▶ [THE TASK]:
Quote the records that follow in full and exactly; leave out the pictures.

Dataset excerpts:
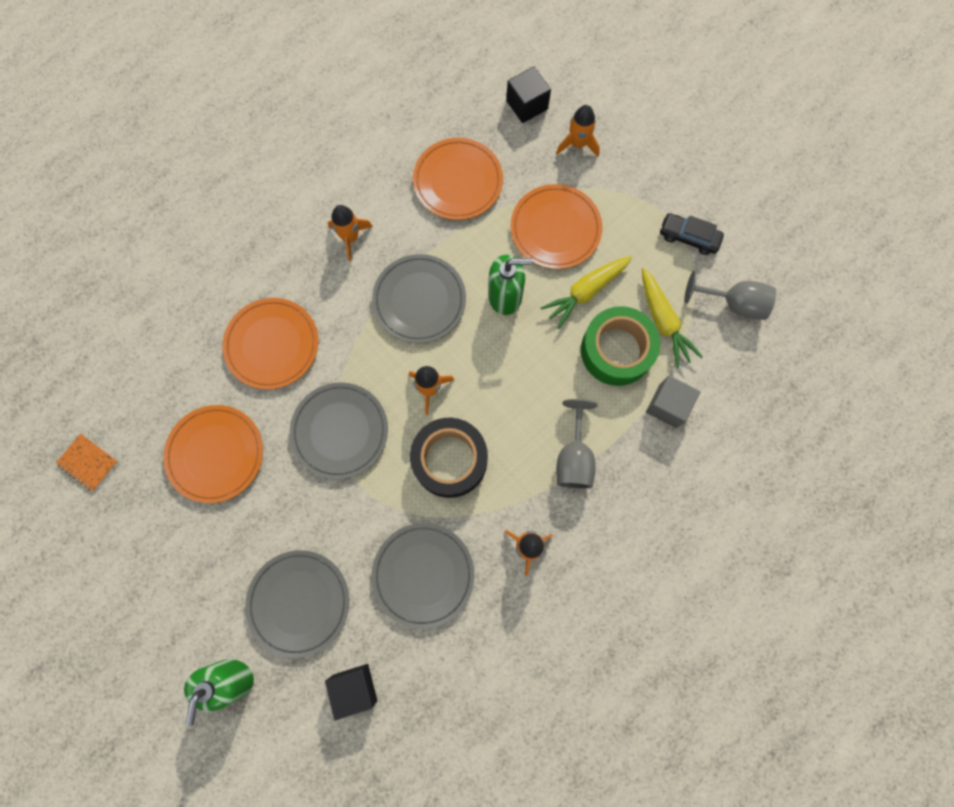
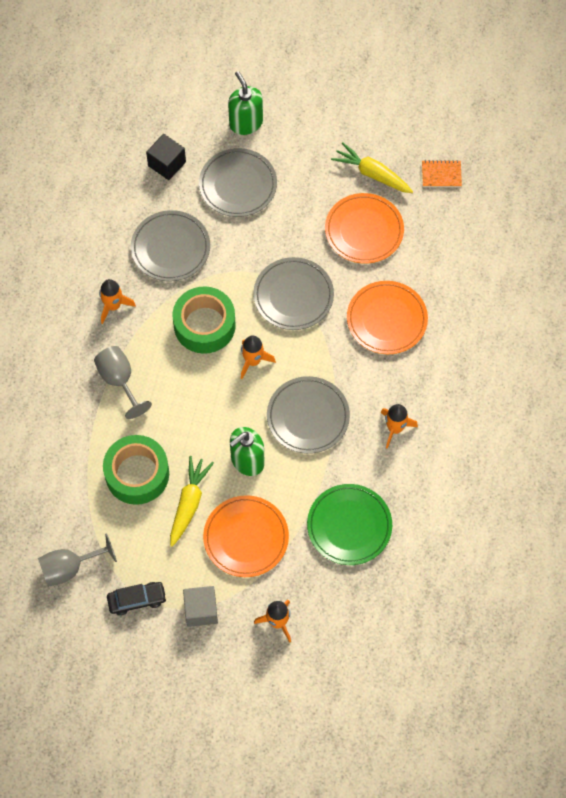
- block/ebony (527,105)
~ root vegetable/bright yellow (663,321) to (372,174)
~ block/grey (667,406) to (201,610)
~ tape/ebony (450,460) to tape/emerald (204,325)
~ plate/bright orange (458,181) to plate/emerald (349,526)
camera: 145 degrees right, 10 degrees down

▶ [EXERCISE OUTPUT]:
- block/ebony (527,105)
~ root vegetable/bright yellow (663,321) to (372,174)
~ block/grey (667,406) to (201,610)
~ tape/ebony (450,460) to tape/emerald (204,325)
~ plate/bright orange (458,181) to plate/emerald (349,526)
camera: 145 degrees right, 10 degrees down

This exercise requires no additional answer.